§ EXERCISE AIM: Return all lines in the data where the string "none" can be found.
====== DATA RECORDS ======
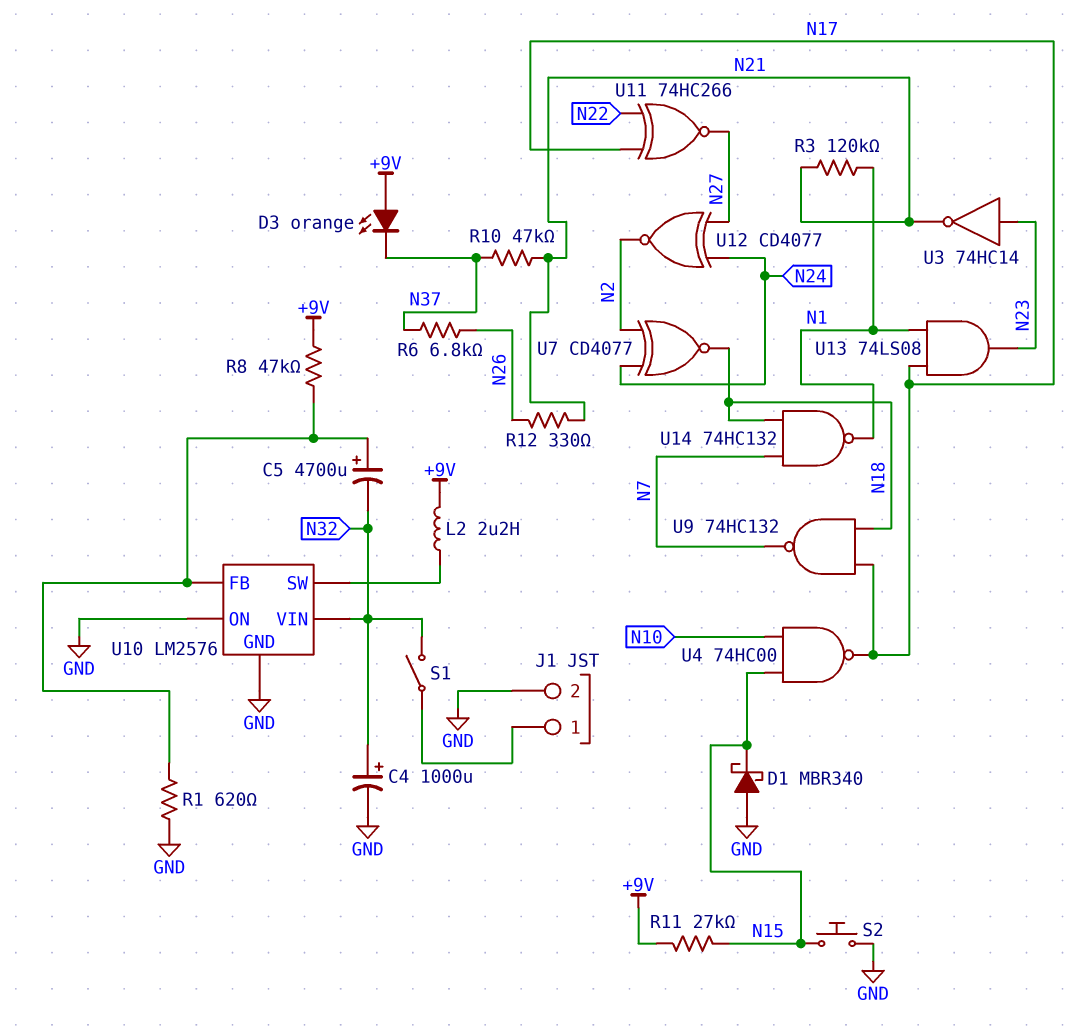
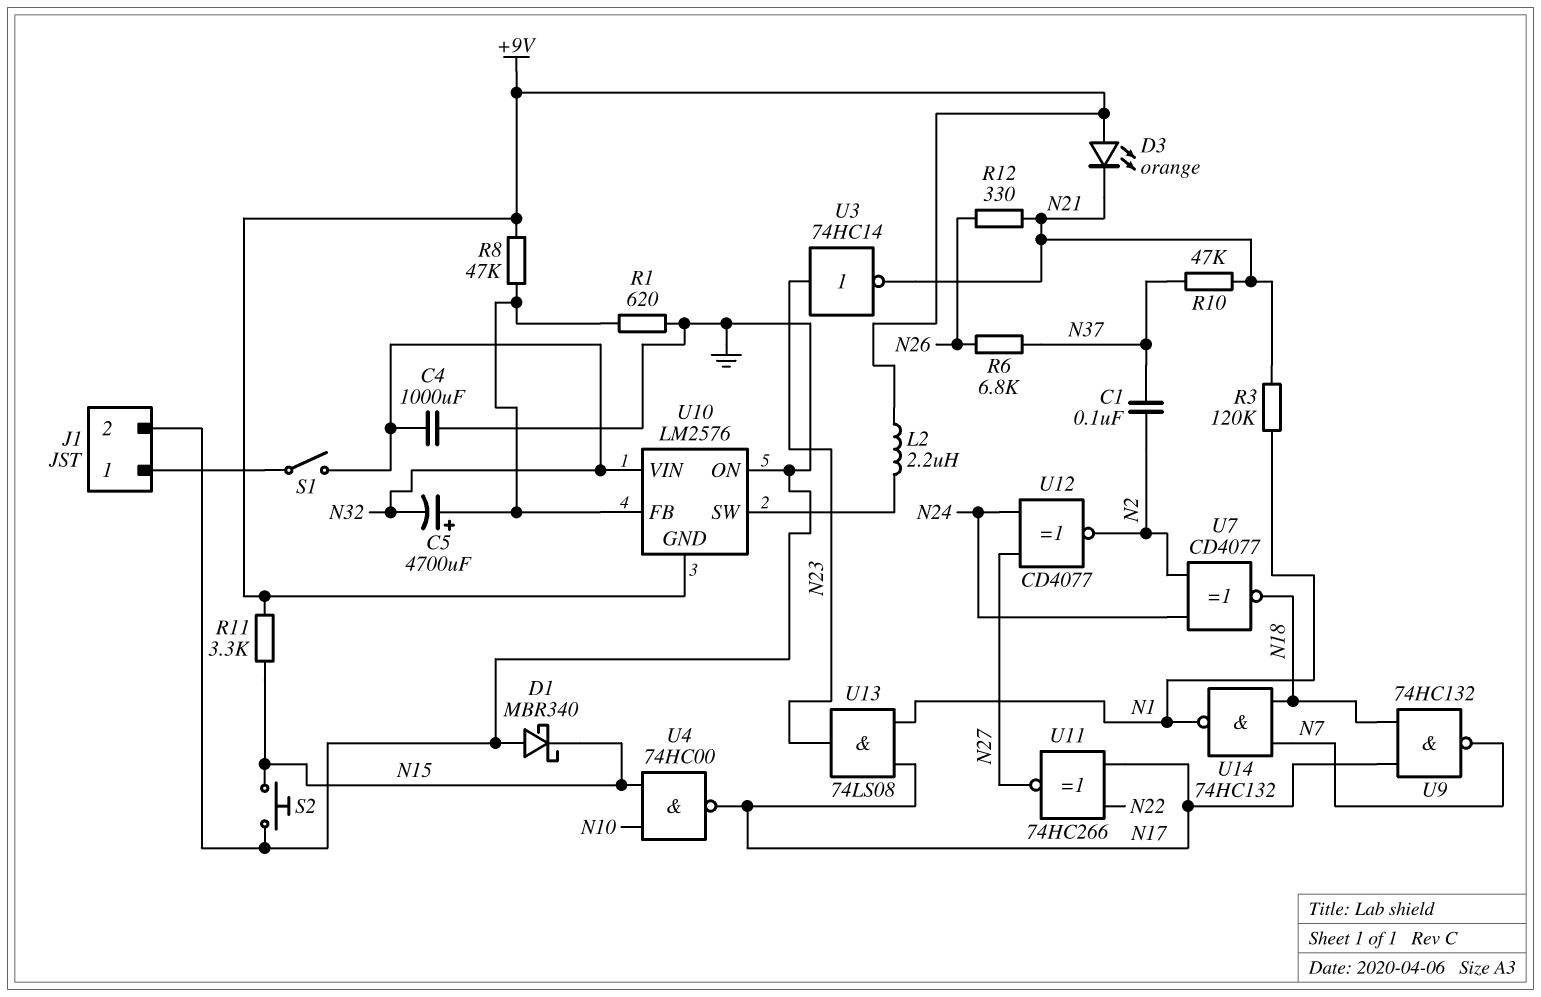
C1: none -> 100nF (N2, N37)
C4: 1000uF (plus N32, minus GND) -> 1000uF (GND, N32)
D3: LED orange (A +9V, K N37) -> LED orange (A +9V, K N21)
R11: 27k (+9V, N15) -> 3.3k (+9V, N15)
U10 pin GND: GND -> +9V

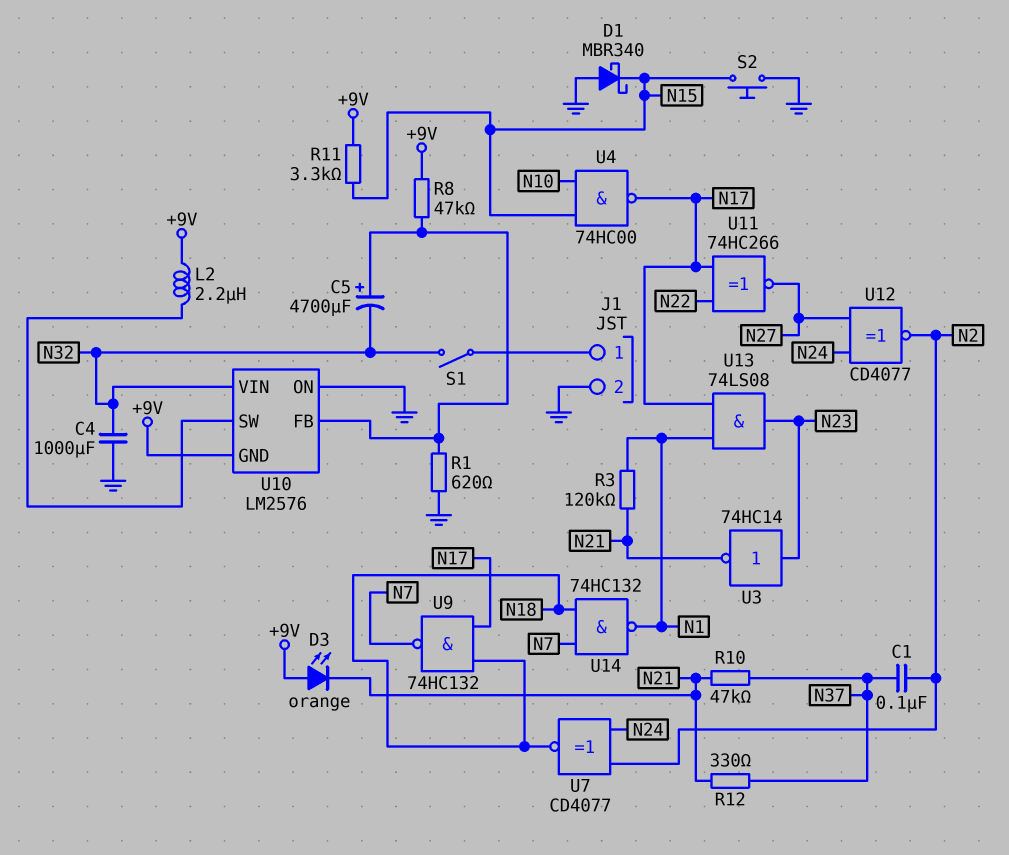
R6: 6.8k (N26, N37) -> none
R12: 330 (N21, N26) -> 330 (N21, N37)

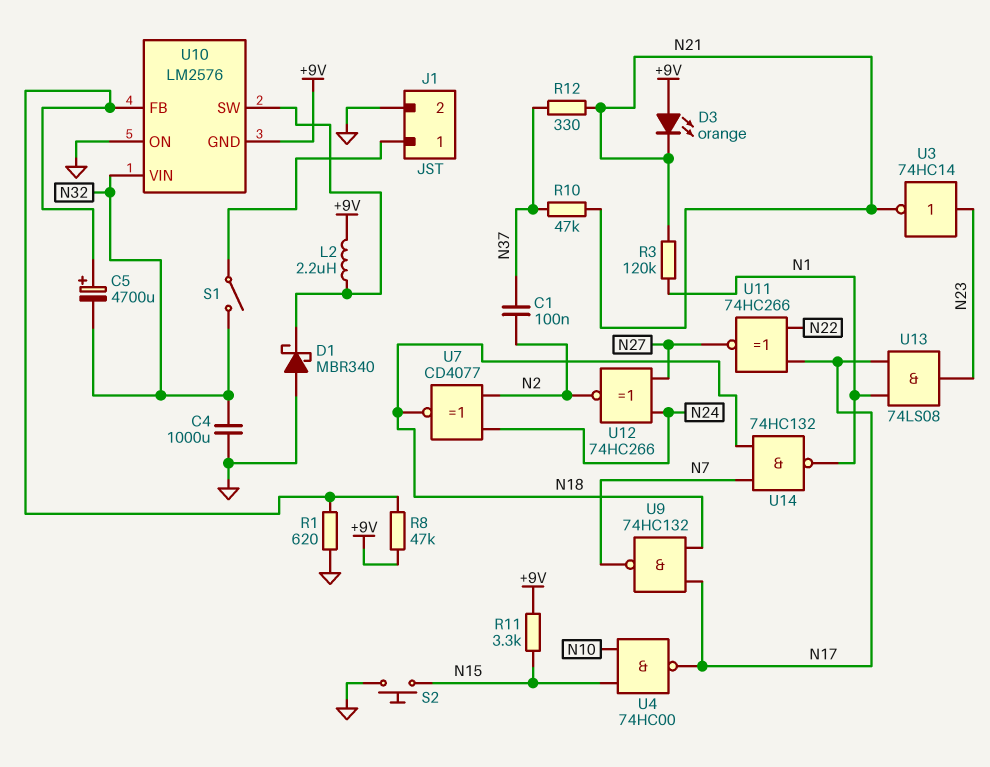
D1: schottky MBR340 (A GND, K N15) -> schottky MBR340 (A GND, K U10/SW)
U12: XNOR CD4077 (in N24, in N27, out N2) -> XNOR 74HC266 (in N24, in N27, out N2)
======
§ TASK ANSWER:
C1: none -> 100nF (N2, N37)
R6: 6.8k (N26, N37) -> none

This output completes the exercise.